### Requirement
Your answer must be an exact copy of the records, with no pictures included.

### Input data
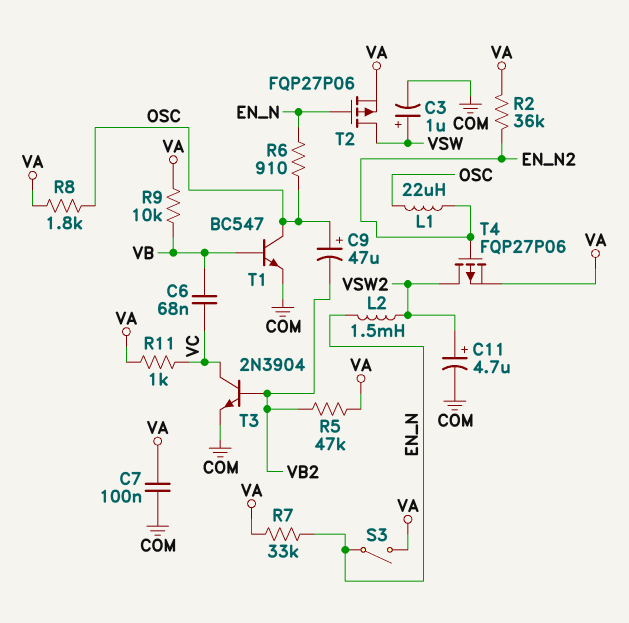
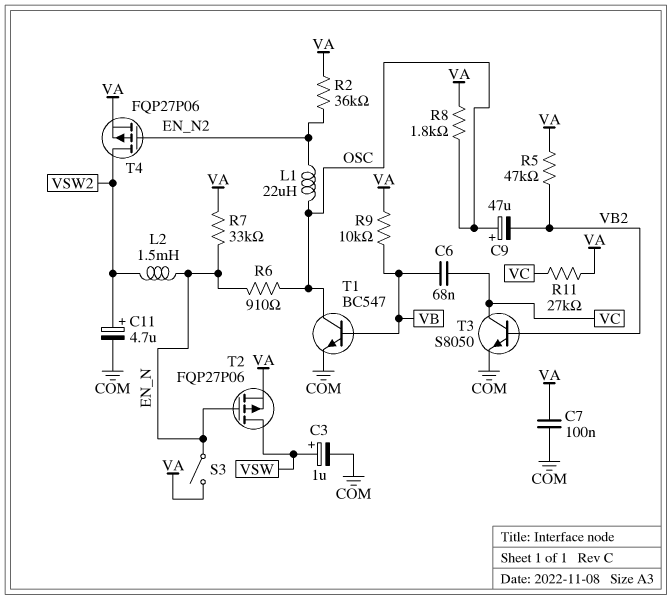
R11: 1k (VA, VC) -> 27k (VA, VC)
T3: NPN 2N3904 (B VB2, C VC, E COM) -> NPN S8050 (B VB2, C VC, E COM)

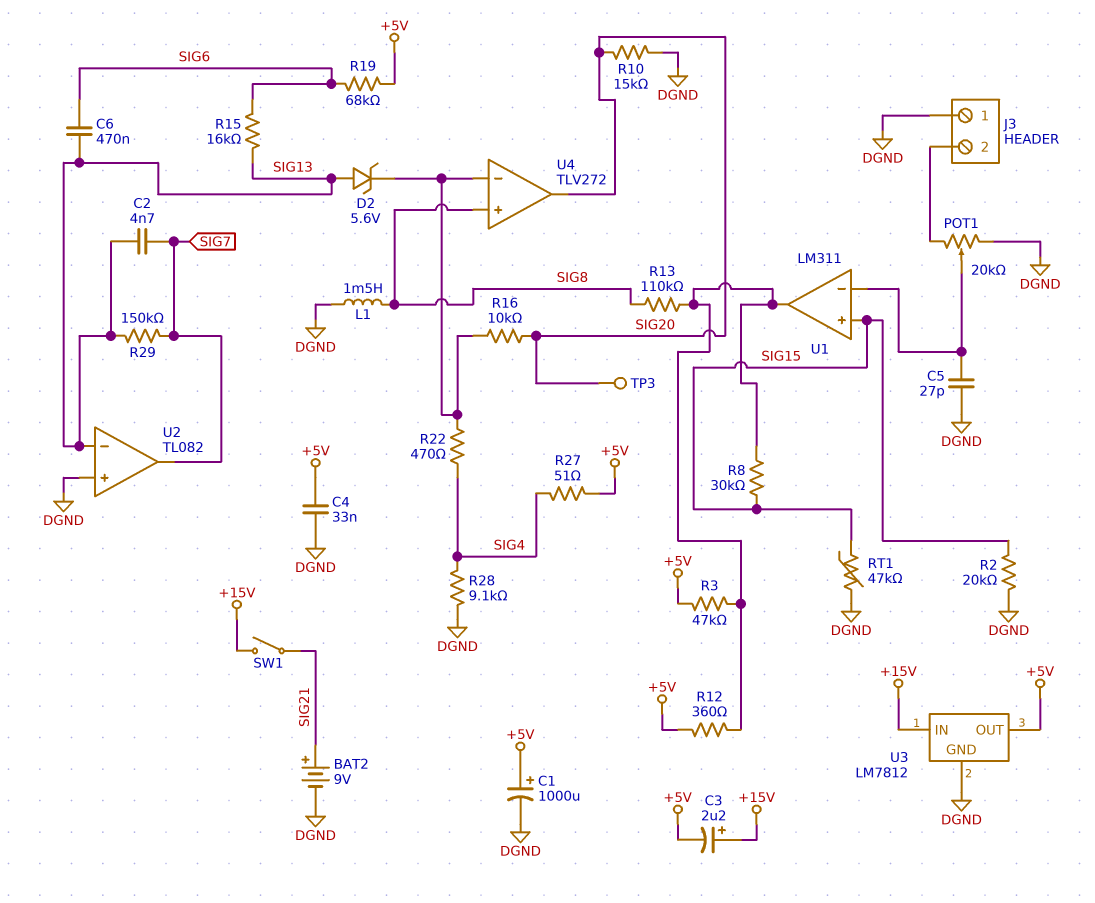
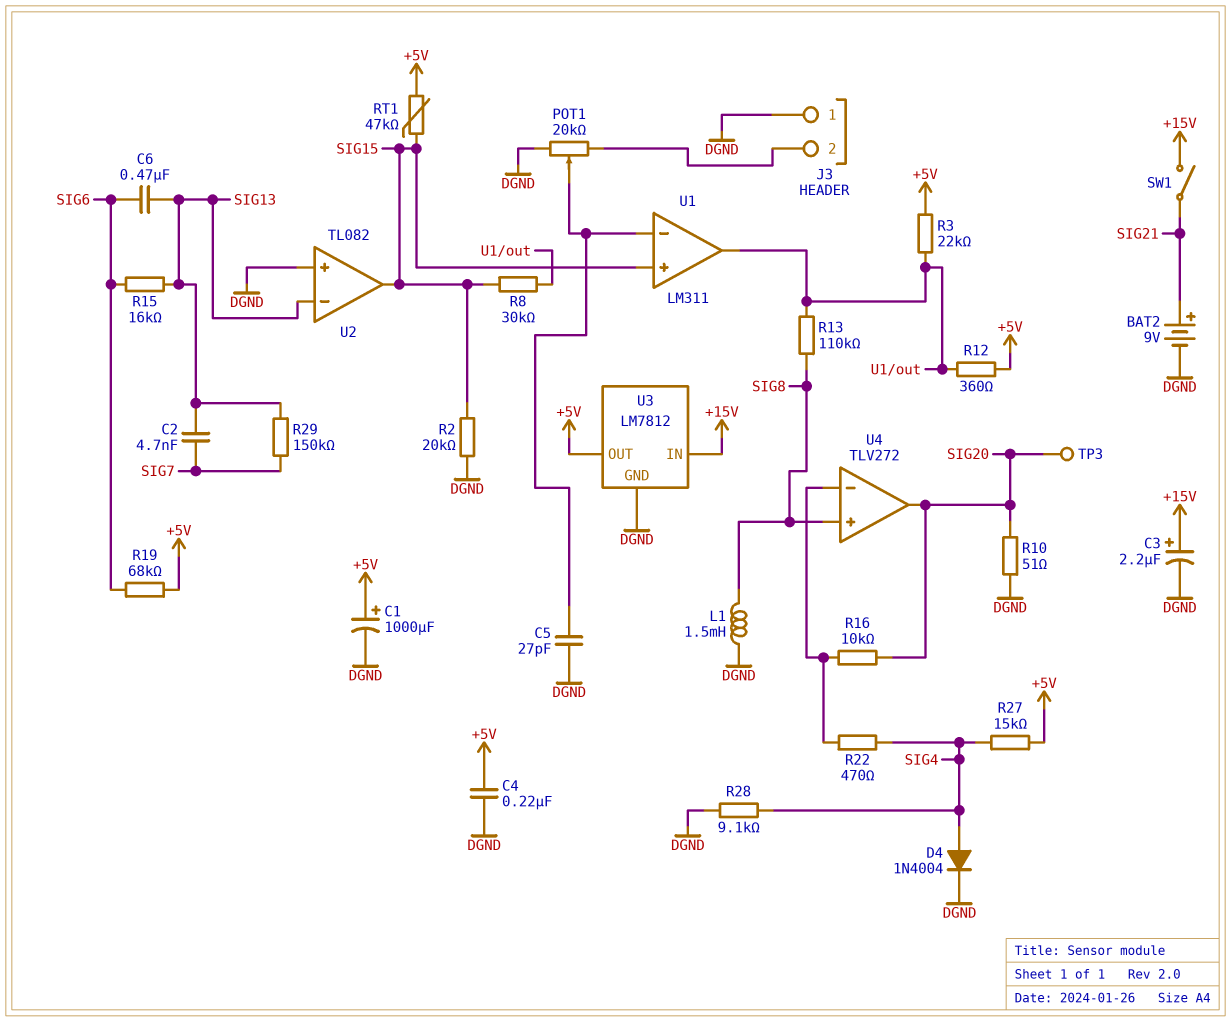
C3: 2.2uF (plus +15V, minus +5V) -> 2.2uF (plus +15V, minus DGND)
C4: 33nF (+5V, DGND) -> 220nF (+5V, DGND)
D2: zener 5.6V (A SIG13, K U4/in-) -> none
D4: none -> diode 1N4004 (A SIG4, K DGND)
R3: 47k (+5V, U1/out) -> 22k (+5V, U1/out)
R10: 15k (DGND, SIG20) -> 51 (DGND, SIG20)
R27: 51 (+5V, SIG4) -> 15k (+5V, SIG4)
RT1: 47k (DGND, SIG15) -> 47k (+5V, SIG15)
U2 pin out: SIG7 -> SIG15

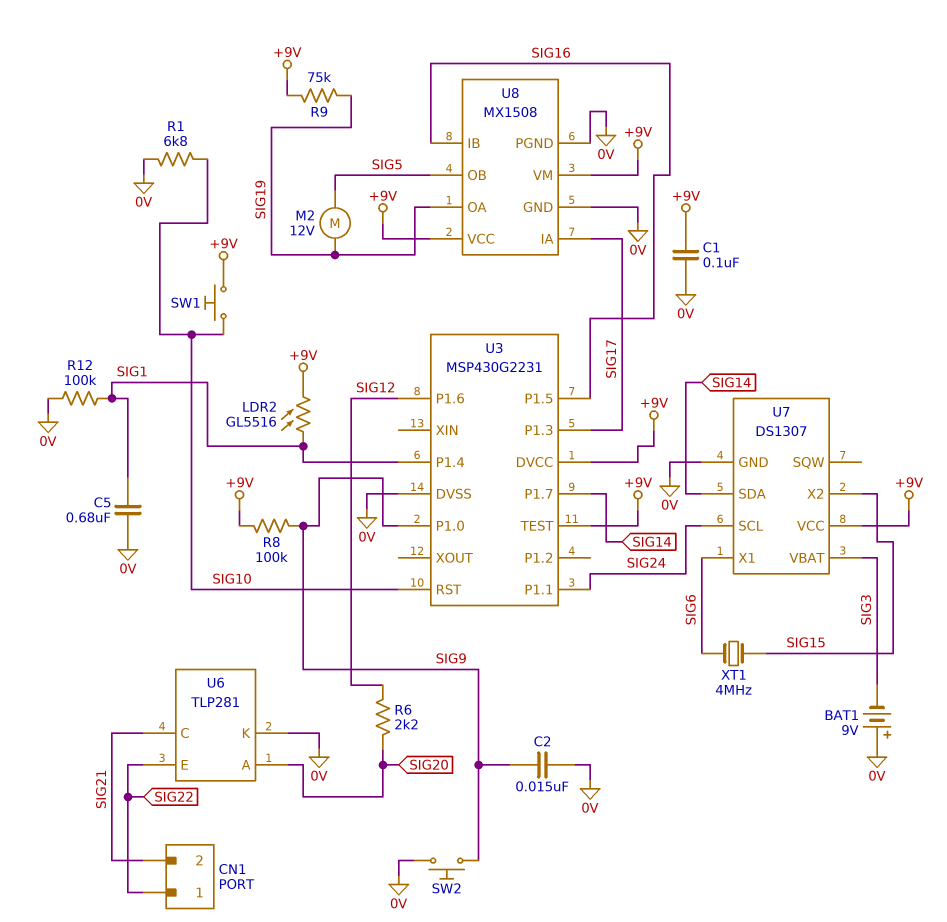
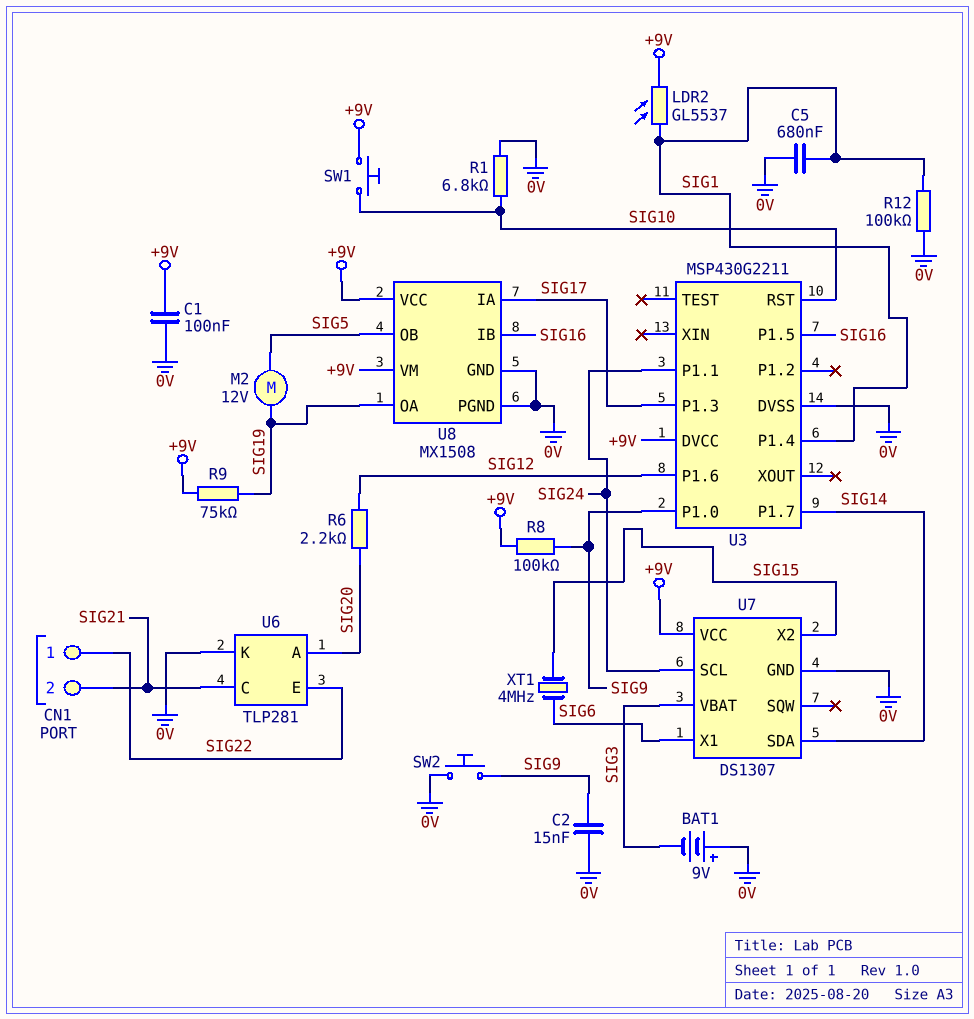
LDR2: GL5516 (+9V, SIG1) -> GL5537 (+9V, SIG1)
U3: MSP430G2231 -> MSP430G2211
U3 pin TEST: +9V -> none

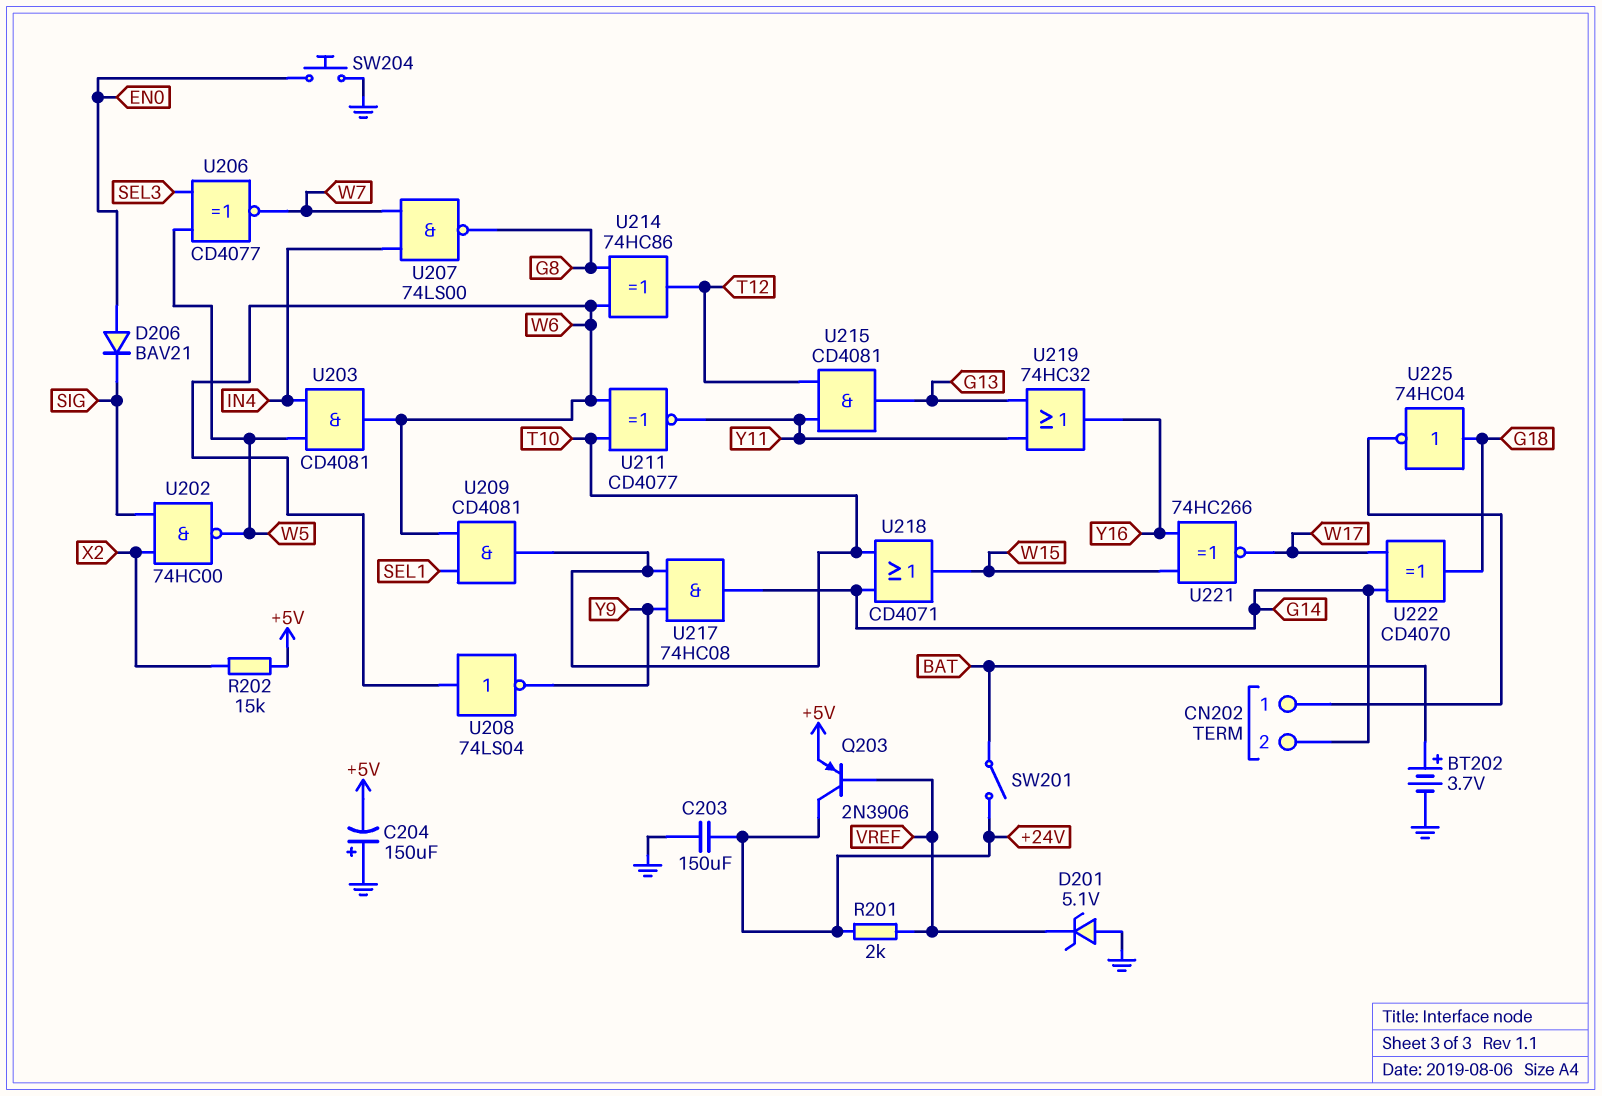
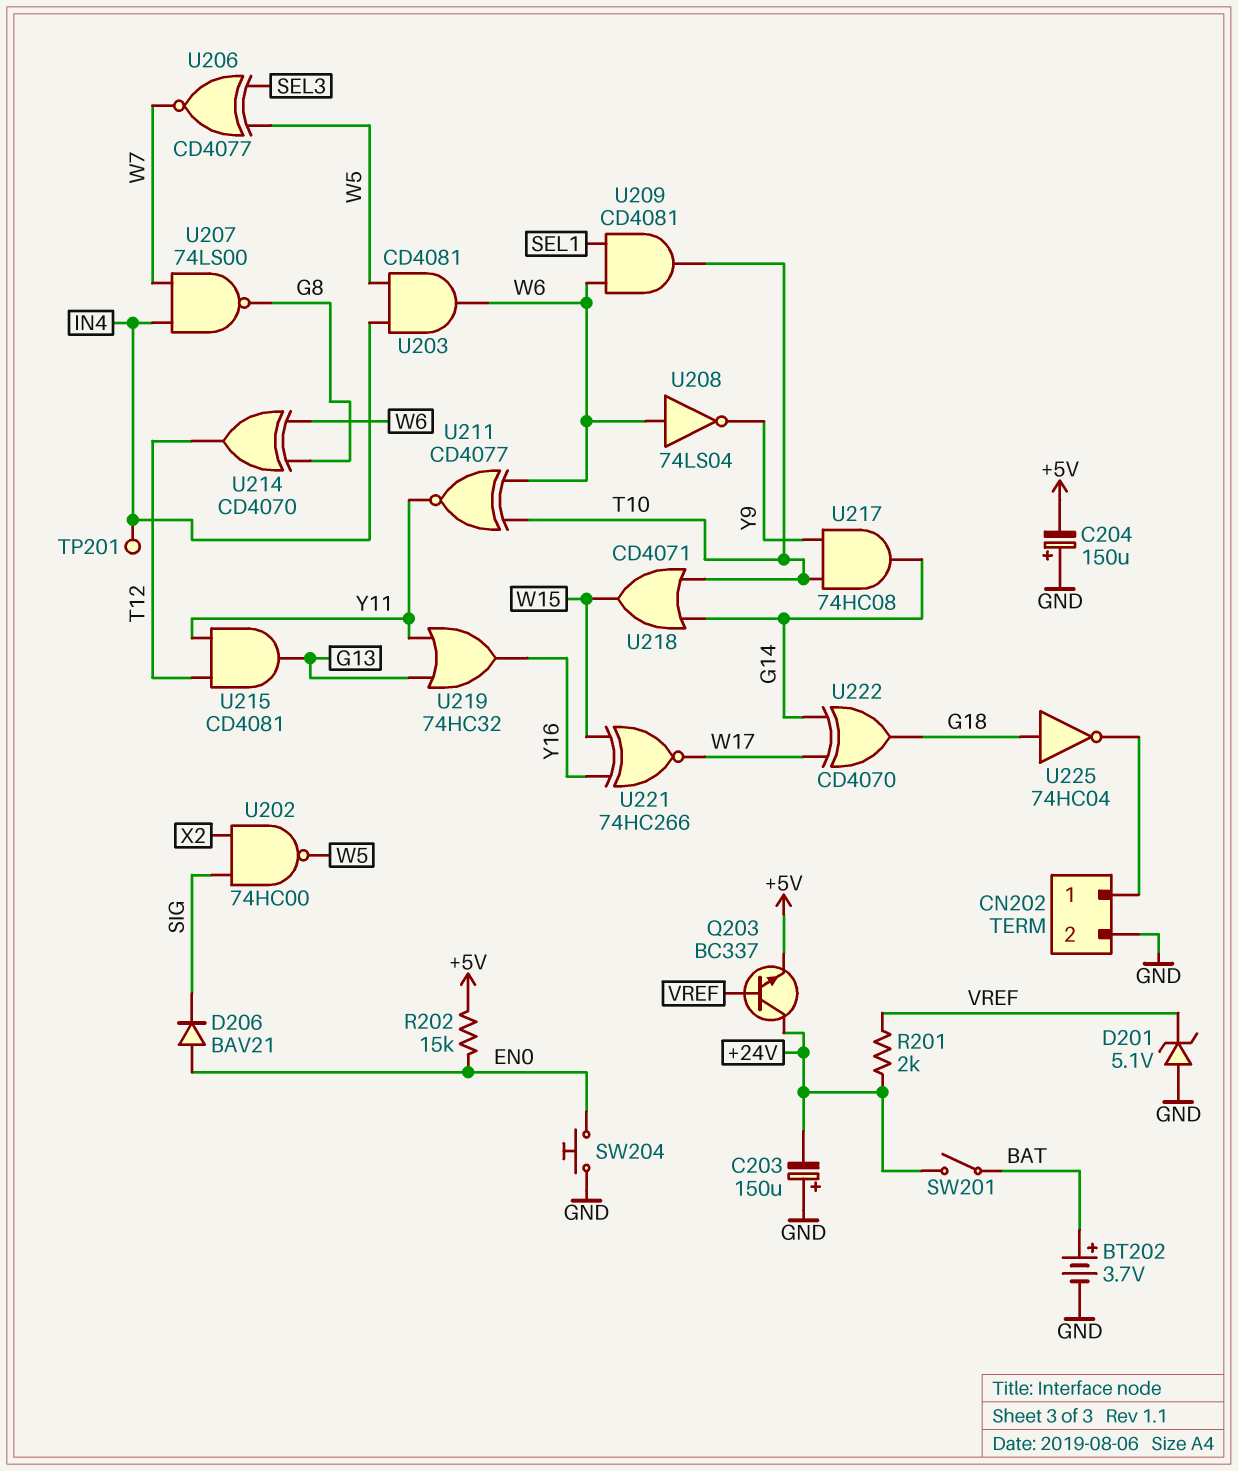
C203: 150uF (+24V, GND) -> 150uF (plus GND, minus +24V)
CN202 pin 2: G14 -> GND
Q203: PNP 2N3906 (B VREF, C +24V, E +5V) -> NPN BC337 (B VREF, C +24V, E +5V)
R202: 15k (+5V, X2) -> 15k (+5V, EN0)
TP201: none -> test point (IN4)
U214: XOR 74HC86 (in G8, in W6, out T12) -> XOR CD4070 (in G8, in W6, out T12)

### Answer for this exercise
R11: 1k (VA, VC) -> 27k (VA, VC)
T3: NPN 2N3904 (B VB2, C VC, E COM) -> NPN S8050 (B VB2, C VC, E COM)

C3: 2.2uF (plus +15V, minus +5V) -> 2.2uF (plus +15V, minus DGND)
C4: 33nF (+5V, DGND) -> 220nF (+5V, DGND)
D2: zener 5.6V (A SIG13, K U4/in-) -> none
D4: none -> diode 1N4004 (A SIG4, K DGND)
R3: 47k (+5V, U1/out) -> 22k (+5V, U1/out)
R10: 15k (DGND, SIG20) -> 51 (DGND, SIG20)
R27: 51 (+5V, SIG4) -> 15k (+5V, SIG4)
RT1: 47k (DGND, SIG15) -> 47k (+5V, SIG15)
U2 pin out: SIG7 -> SIG15

LDR2: GL5516 (+9V, SIG1) -> GL5537 (+9V, SIG1)
U3: MSP430G2231 -> MSP430G2211
U3 pin TEST: +9V -> none

C203: 150uF (+24V, GND) -> 150uF (plus GND, minus +24V)
CN202 pin 2: G14 -> GND
Q203: PNP 2N3906 (B VREF, C +24V, E +5V) -> NPN BC337 (B VREF, C +24V, E +5V)
R202: 15k (+5V, X2) -> 15k (+5V, EN0)
TP201: none -> test point (IN4)
U214: XOR 74HC86 (in G8, in W6, out T12) -> XOR CD4070 (in G8, in W6, out T12)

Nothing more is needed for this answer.